• **Job item**:
Comb the records below for the string "left" and copy each line where it turns up.
BEGIN Data excerpts
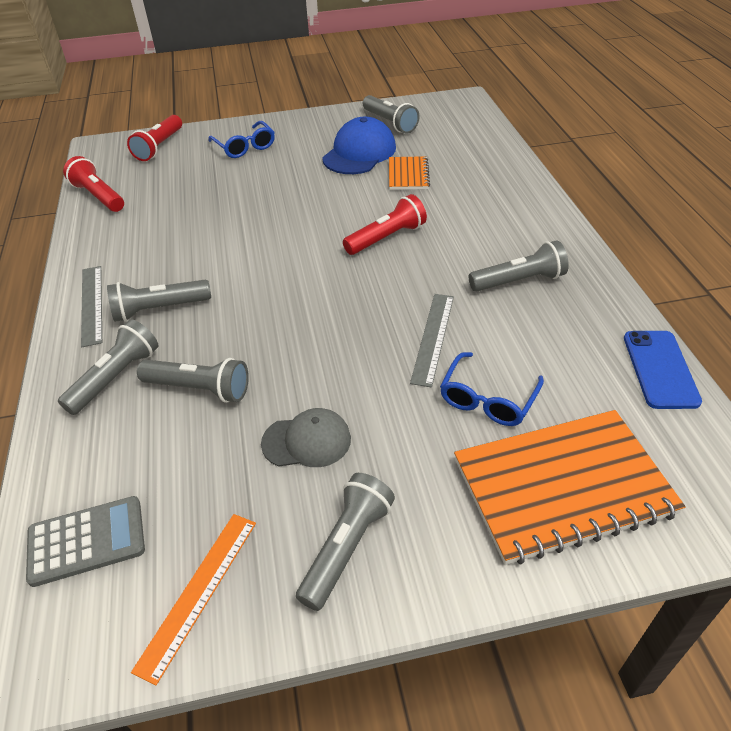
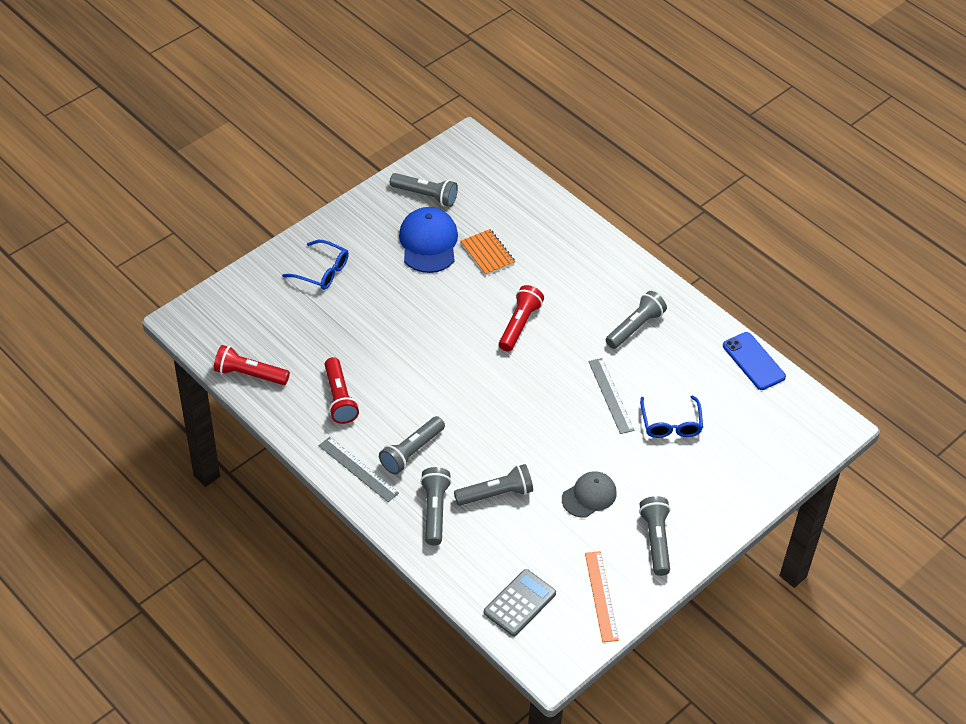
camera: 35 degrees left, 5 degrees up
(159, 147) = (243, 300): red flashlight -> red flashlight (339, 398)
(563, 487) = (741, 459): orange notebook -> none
END Data excerpts
BEGIN Data excerpts
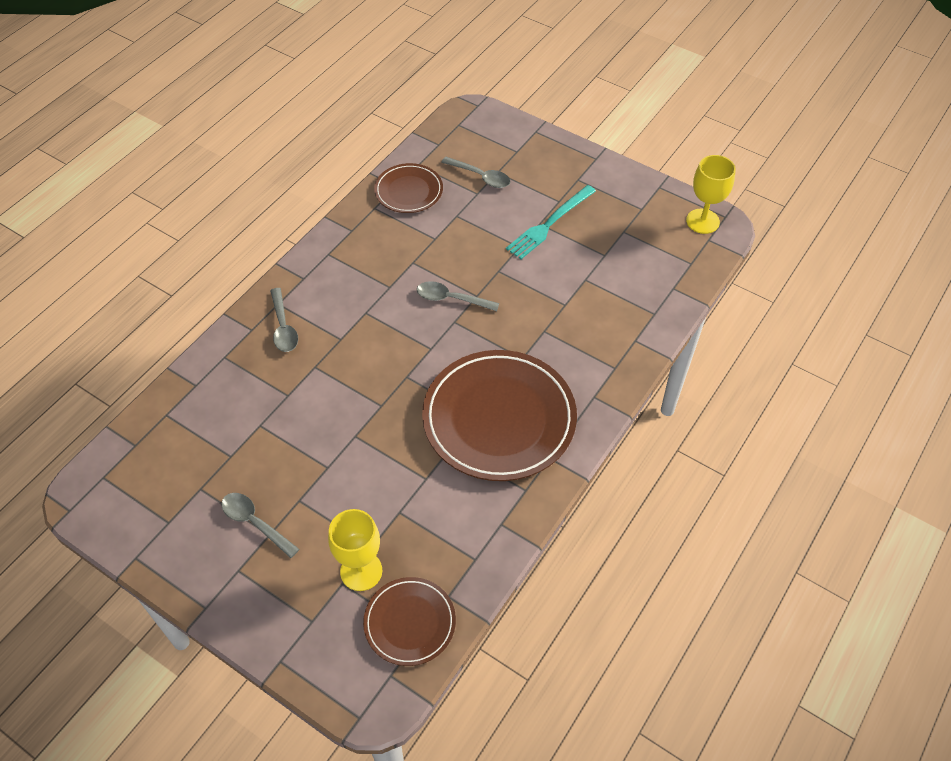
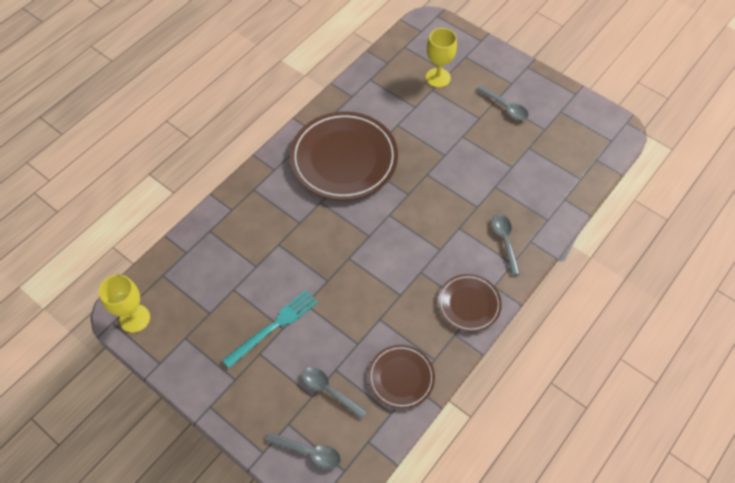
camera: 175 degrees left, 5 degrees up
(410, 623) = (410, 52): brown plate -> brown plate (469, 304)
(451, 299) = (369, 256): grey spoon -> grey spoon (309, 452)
END Data excerpts
• **Problem solution**:
camera: 35 degrees left, 5 degrees up
camera: 175 degrees left, 5 degrees up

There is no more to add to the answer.